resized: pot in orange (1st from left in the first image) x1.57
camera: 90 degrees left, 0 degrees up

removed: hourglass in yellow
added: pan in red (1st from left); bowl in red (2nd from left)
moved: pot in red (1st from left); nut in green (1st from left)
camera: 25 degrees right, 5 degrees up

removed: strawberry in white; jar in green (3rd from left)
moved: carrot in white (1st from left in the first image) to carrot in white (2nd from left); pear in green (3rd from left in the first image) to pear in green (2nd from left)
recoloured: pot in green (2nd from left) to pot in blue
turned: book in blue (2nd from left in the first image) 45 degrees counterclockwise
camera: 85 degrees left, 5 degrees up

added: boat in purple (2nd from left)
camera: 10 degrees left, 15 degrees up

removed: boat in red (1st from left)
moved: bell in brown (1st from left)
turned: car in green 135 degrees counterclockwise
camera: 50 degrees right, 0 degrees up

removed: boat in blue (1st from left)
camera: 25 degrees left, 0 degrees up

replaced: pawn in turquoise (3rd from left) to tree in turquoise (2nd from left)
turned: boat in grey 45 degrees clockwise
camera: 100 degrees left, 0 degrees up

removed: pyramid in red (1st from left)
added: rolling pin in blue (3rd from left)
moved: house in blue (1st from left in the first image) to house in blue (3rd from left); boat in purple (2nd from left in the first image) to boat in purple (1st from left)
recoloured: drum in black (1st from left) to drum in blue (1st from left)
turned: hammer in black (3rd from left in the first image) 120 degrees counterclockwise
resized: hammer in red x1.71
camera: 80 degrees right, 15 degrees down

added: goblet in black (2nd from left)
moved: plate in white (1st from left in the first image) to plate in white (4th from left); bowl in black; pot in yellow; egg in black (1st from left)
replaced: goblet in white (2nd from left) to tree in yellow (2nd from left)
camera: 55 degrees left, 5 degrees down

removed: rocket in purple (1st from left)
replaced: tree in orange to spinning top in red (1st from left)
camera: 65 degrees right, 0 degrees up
--
Work order :: From the line containing "turned: boat in grey 45 degrees clockwise" down to the final line of the data, write out every line exactly; both the first and last of these belong in your answer, and nothing else does.

Response below ::
turned: boat in grey 45 degrees clockwise
camera: 100 degrees left, 0 degrees up

removed: pyramid in red (1st from left)
added: rolling pin in blue (3rd from left)
moved: house in blue (1st from left in the first image) to house in blue (3rd from left); boat in purple (2nd from left in the first image) to boat in purple (1st from left)
recoloured: drum in black (1st from left) to drum in blue (1st from left)
turned: hammer in black (3rd from left in the first image) 120 degrees counterclockwise
resized: hammer in red x1.71
camera: 80 degrees right, 15 degrees down

added: goblet in black (2nd from left)
moved: plate in white (1st from left in the first image) to plate in white (4th from left); bowl in black; pot in yellow; egg in black (1st from left)
replaced: goblet in white (2nd from left) to tree in yellow (2nd from left)
camera: 55 degrees left, 5 degrees down

removed: rocket in purple (1st from left)
replaced: tree in orange to spinning top in red (1st from left)
camera: 65 degrees right, 0 degrees up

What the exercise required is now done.